#### Provided data
======

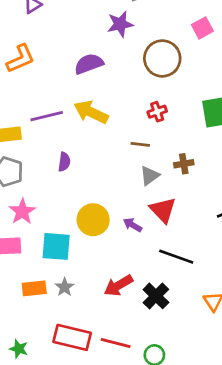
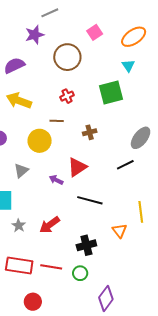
gray triangle: (150, 176) -> (21, 171), moved
red triangle: (163, 210) -> (77, 167), turned 45
yellow circle: (93, 220) -> (40, 141), moved
gray star: (65, 287) -> (19, 226), moved
black cross: (156, 296) -> (86, 245), moved, turned 36

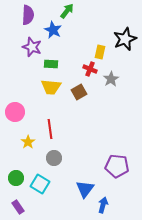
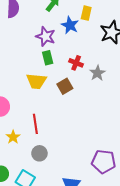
blue star: (53, 30) -> (70, 25), moved
purple star: (32, 47) -> (46, 36), moved
yellow rectangle: (100, 52) -> (86, 13), moved
green rectangle: (51, 64) -> (48, 58), moved, turned 72

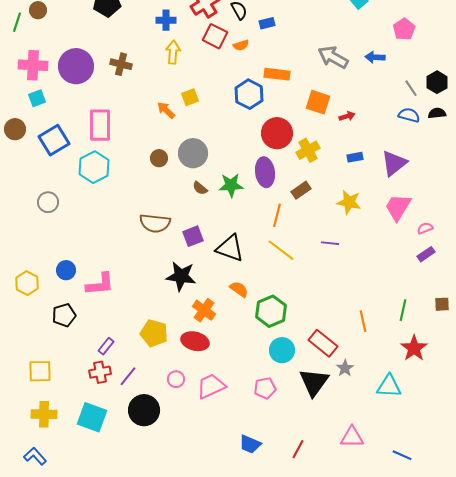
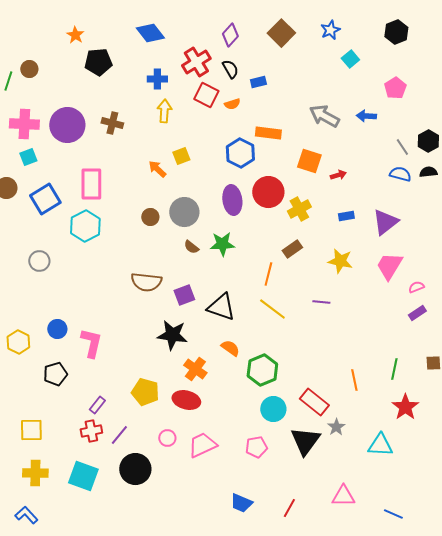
purple ellipse: (265, 172) -> (232, 200), moved
pink L-shape: (100, 284) -> (91, 343), turned -72

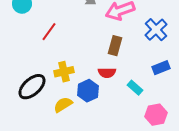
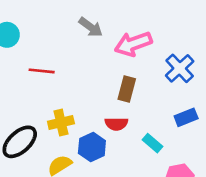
red line: (49, 32) -> (42, 71), turned 60

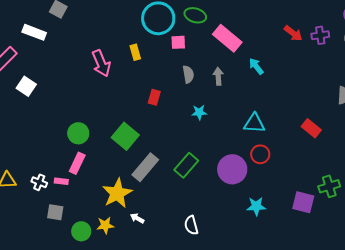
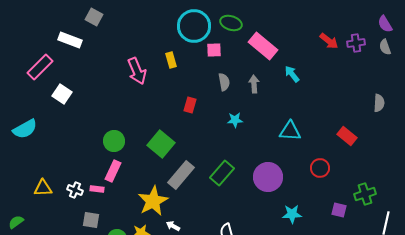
red circle: (260, 154) -> (320, 168), moved
purple square: (303, 202) -> (339, 210), size x0.7

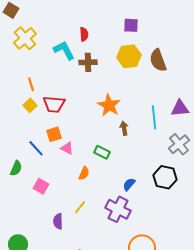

======

#### Your task
What is needed is a verbatim copy of the lines from the line with "purple star: (32, 47) -> (46, 36), moved" through the last line of the listing, pictures excluded.

#### Result
purple star: (32, 47) -> (46, 36), moved
yellow rectangle: (100, 52) -> (86, 13), moved
green rectangle: (51, 64) -> (48, 58), moved, turned 72

purple ellipse: (265, 172) -> (232, 200), moved
pink L-shape: (100, 284) -> (91, 343), turned -72

red line: (49, 32) -> (42, 71), turned 60

red circle: (260, 154) -> (320, 168), moved
purple square: (303, 202) -> (339, 210), size x0.7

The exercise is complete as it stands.